Task statement:
Go through the records below and set each one down exactly, leaving out any pictures.

──────── Provided information ────────

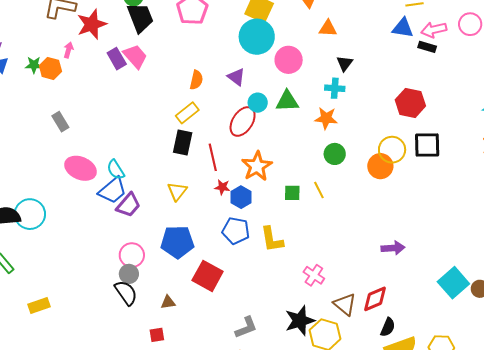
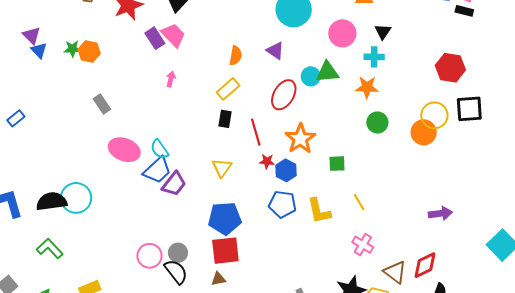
pink arrow: (68, 50) -> (171, 79), moved
pink circle: (289, 60) -> (342, 33), moved
cyan circle: (258, 103) -> (311, 76), moved
black rectangle: (183, 143) -> (225, 119), size x0.7
yellow line: (319, 190) -> (359, 202), moved
pink circle: (132, 255) -> (149, 256), moved
red square: (208, 276) -> (225, 251), moved, turned -32

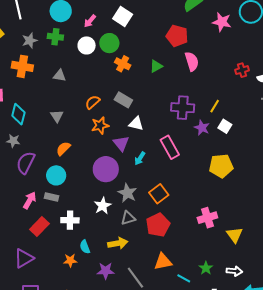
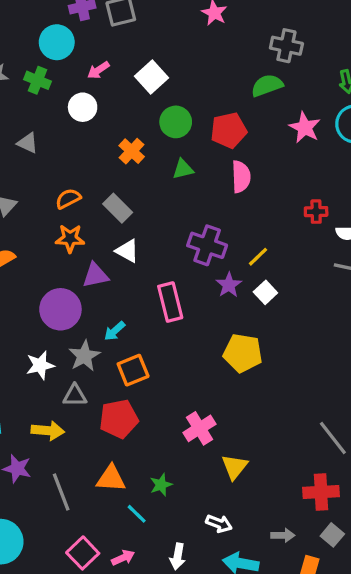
red pentagon: (177, 36) -> (229, 130), turned 30
green circle: (109, 43) -> (176, 122), moved
purple triangle: (121, 143) -> (95, 275), turned 42
cyan arrow: (140, 158) -> (115, 331), moved
pink cross: (207, 218) -> (200, 428), turned -30
green star: (206, 268) -> (161, 485), moved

────────

Result:
pink arrow: (68, 50) -> (171, 79), moved
pink circle: (289, 60) -> (342, 33), moved
cyan circle: (258, 103) -> (311, 76), moved
black rectangle: (183, 143) -> (225, 119), size x0.7
yellow line: (319, 190) -> (359, 202), moved
pink circle: (132, 255) -> (149, 256), moved
red square: (208, 276) -> (225, 251), moved, turned -32

red pentagon: (177, 36) -> (229, 130), turned 30
green circle: (109, 43) -> (176, 122), moved
purple triangle: (121, 143) -> (95, 275), turned 42
cyan arrow: (140, 158) -> (115, 331), moved
pink cross: (207, 218) -> (200, 428), turned -30
green star: (206, 268) -> (161, 485), moved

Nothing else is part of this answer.